• **Available data**:

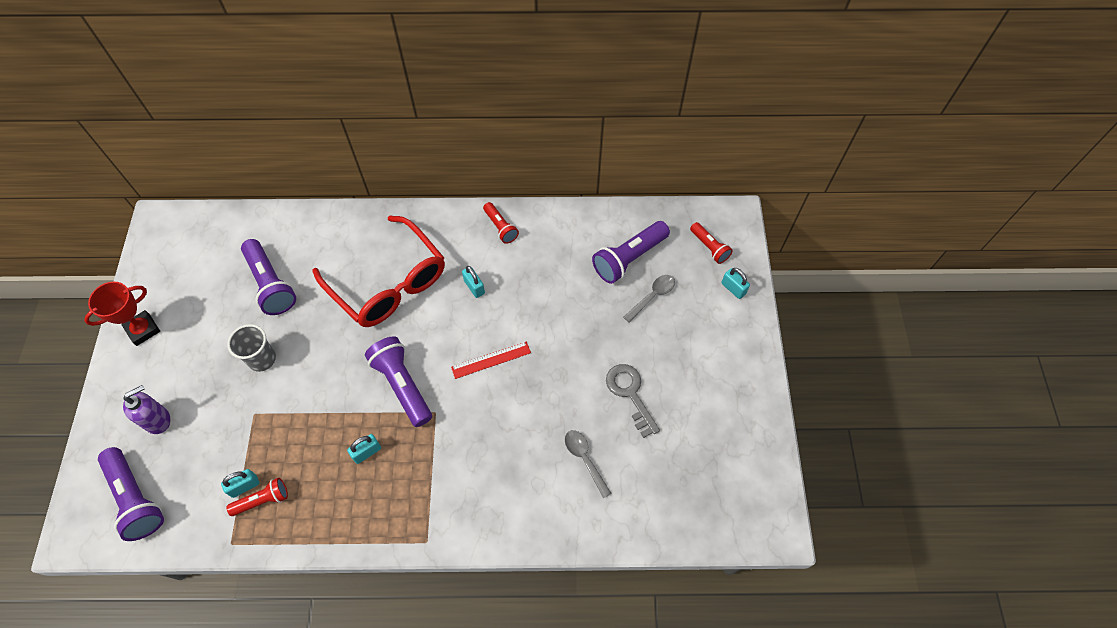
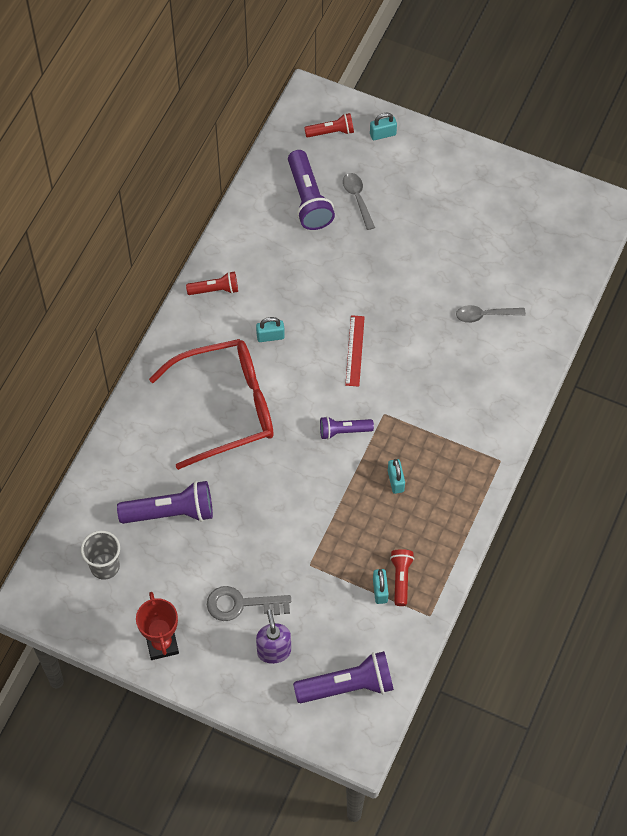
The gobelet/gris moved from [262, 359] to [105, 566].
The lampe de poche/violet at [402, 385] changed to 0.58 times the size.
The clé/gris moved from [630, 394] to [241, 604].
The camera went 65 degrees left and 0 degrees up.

• **Problem details**:
Reproduce the data above line for line, excluding every picture.

• **Written response**:
The gobelet/gris moved from [262, 359] to [105, 566].
The lampe de poche/violet at [402, 385] changed to 0.58 times the size.
The clé/gris moved from [630, 394] to [241, 604].
The camera went 65 degrees left and 0 degrees up.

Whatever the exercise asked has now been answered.